(Stored items)
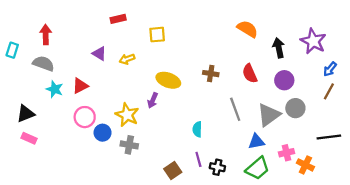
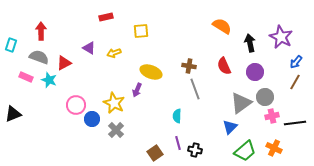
red triangle: (80, 86) -> (64, 63), moved
gray line: (235, 109) -> (195, 89), moved
black triangle: (26, 114) -> (13, 114), moved
pink rectangle: (29, 138) -> (26, 77), moved
blue triangle: (256, 142) -> (230, 127), turned -35
gray cross: (129, 145) -> (116, 130), turned 35
pink cross: (286, 153) -> (272, 116), moved
green trapezoid: (258, 168) -> (245, 151), moved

## What to produce:
An exact copy is needed of the lines from the one containing "pink cross: (286, 153) -> (272, 116), moved" through the end of the records.

## Finished task:
pink cross: (286, 153) -> (272, 116), moved
green trapezoid: (258, 168) -> (245, 151), moved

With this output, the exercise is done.